== Problem to work on ==
Present each line of the entries below that holds the word "bear".

== Data supplied ==
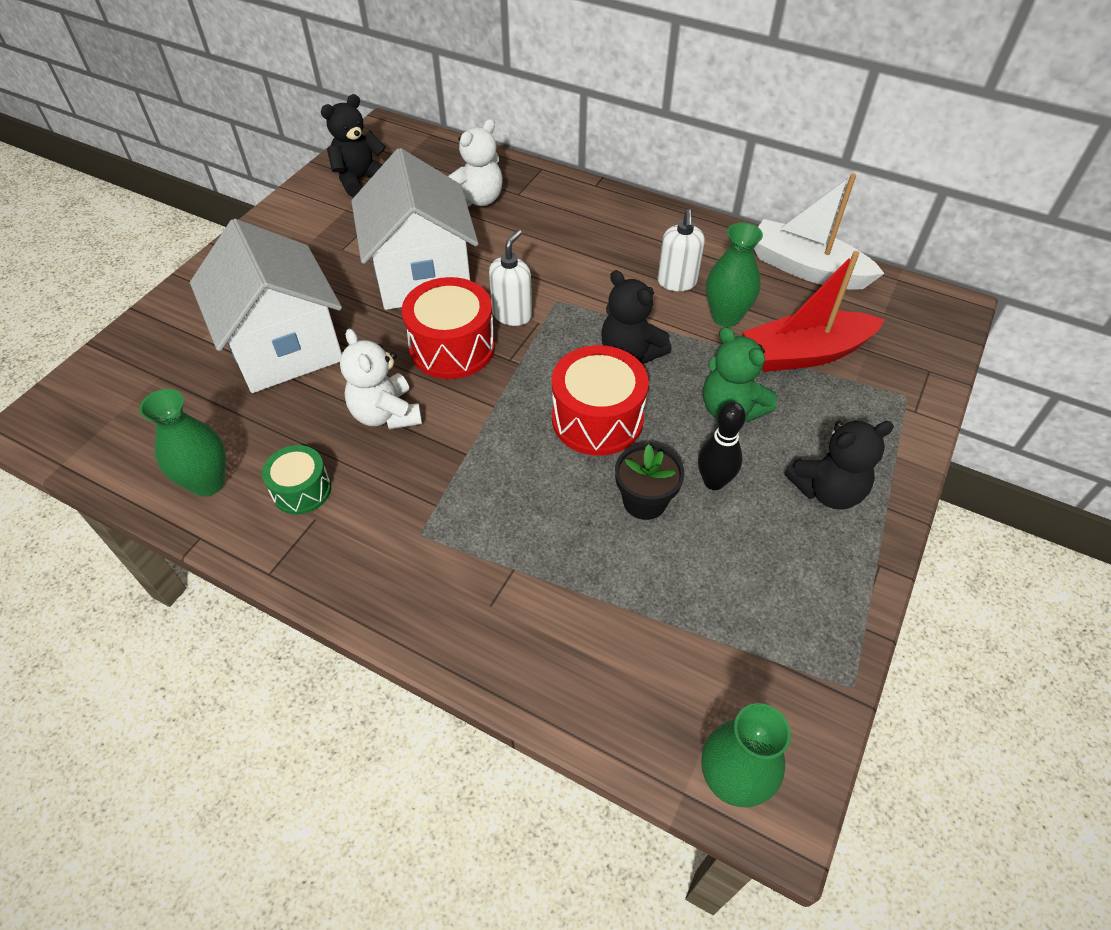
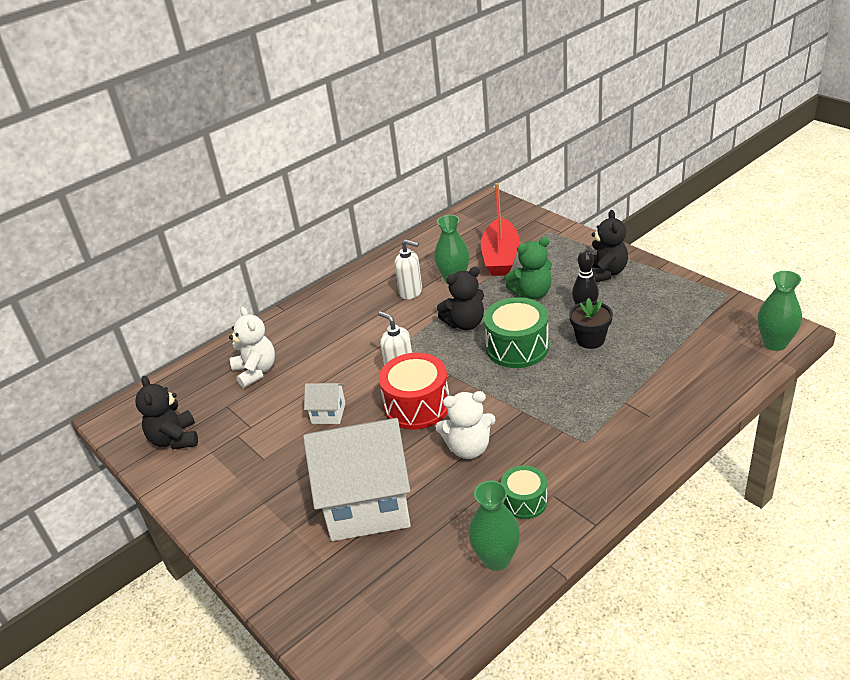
camera: 65 degrees left, 15 degrees down
(422, 276) = (328, 413): white house -> white house, size x0.42
(597, 419) = (517, 347): red drum -> green drum
(806, 268) = (429, 240): white boat -> none

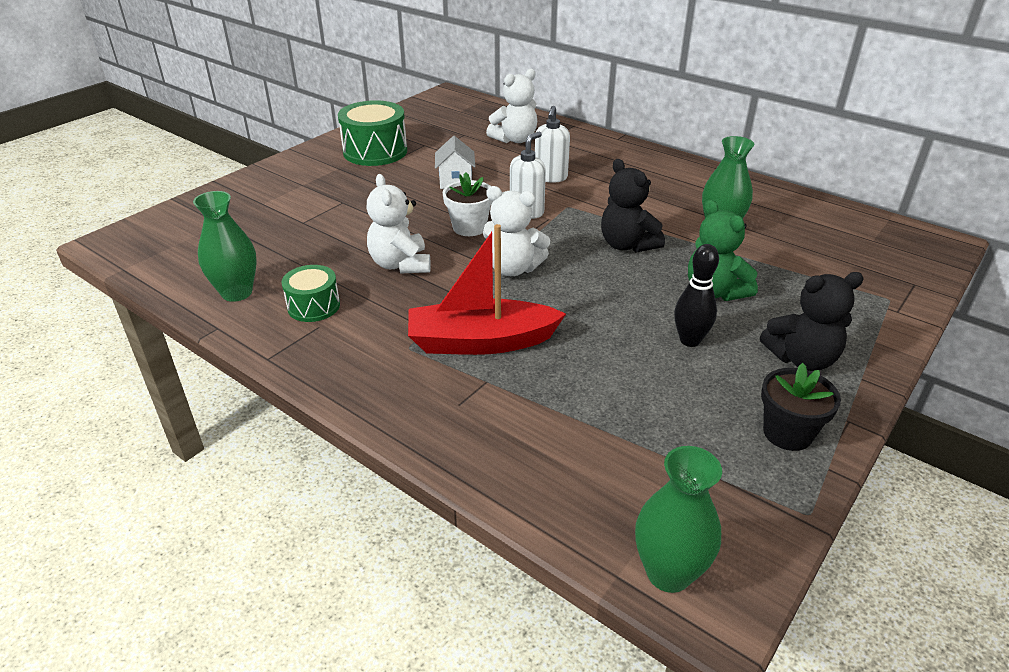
camera: 75 degrees right, 0 degrees up
(175, 439) = (420, 121): black teddy bear -> none
(367, 503) = (328, 215): white house -> none
(411, 292) = (678, 204): white soap dispenser -> white soap dispenser (550, 177)
(417, 406) = (469, 227): red drum -> white flower pot
(487, 383) = (513, 268): none -> white teddy bear
(500, 257) = (792, 261): red boat -> red boat (481, 342)
(517, 347) = (587, 286): green drum -> green drum (375, 151)
(590, 340) = (620, 347): black flower pot -> black flower pot (787, 433)

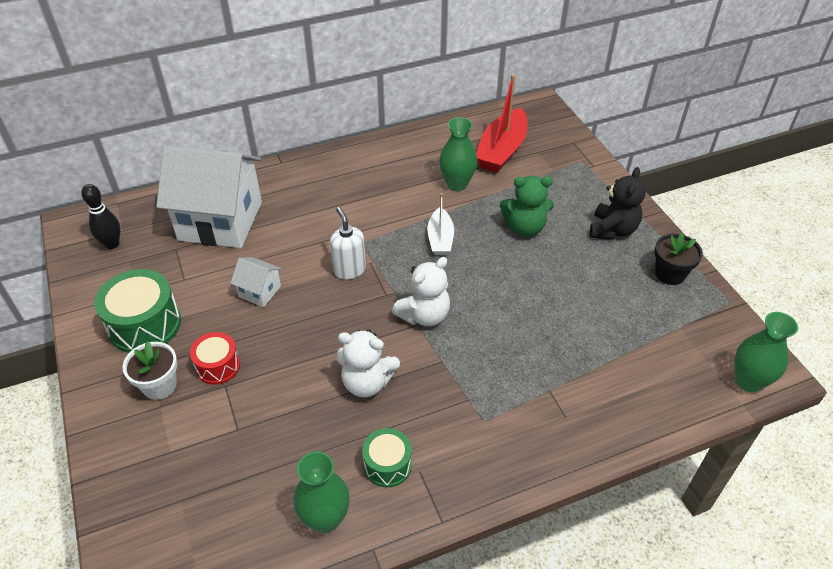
camera: 60 degrees left, 10 degrees up
(360, 192) = (218, 366): none -> red drum
(469, 227) = (344, 315): white flower pot -> white flower pot (159, 385)
(481, 342) = (504, 374): red boat -> red boat (502, 150)
(515, 139) = (220, 221): white teddy bear -> white house
(550, 177) = (308, 231): white soap dispenser -> none
(627, 245) = (440, 239): black teddy bear -> white boat
(690, 340) = (567, 267): black bowling pin -> black bowling pin (112, 244)

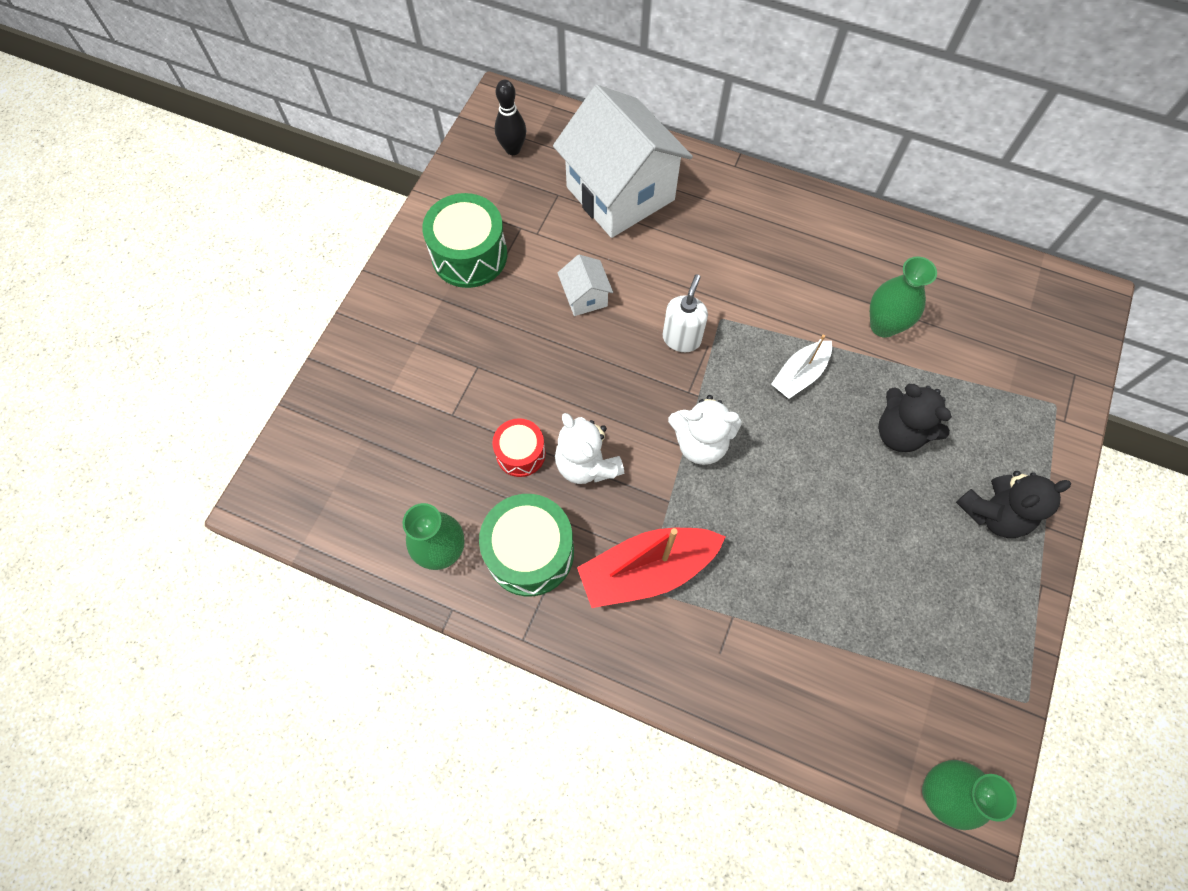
camera: 45 degrees right, 20 degrees up
(159, 385) = (432, 323): white flower pot -> none
(218, 366) = (488, 343): red drum -> red drum (520, 453)
(387, 465) = (530, 552): green drum -> green drum, size x1.69
(502, 150) = (978, 322): red boat -> red boat (647, 570)
(525, 227) = (899, 432): green teddy bear -> black teddy bear
(670, 274) = (997, 614): black flower pot -> none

== Response ==
(175, 439) = (420, 121): black teddy bear -> none
(487, 383) = (513, 268): none -> white teddy bear
(515, 139) = (220, 221): white teddy bear -> white house
(627, 245) = (440, 239): black teddy bear -> white boat
(525, 227) = (899, 432): green teddy bear -> black teddy bear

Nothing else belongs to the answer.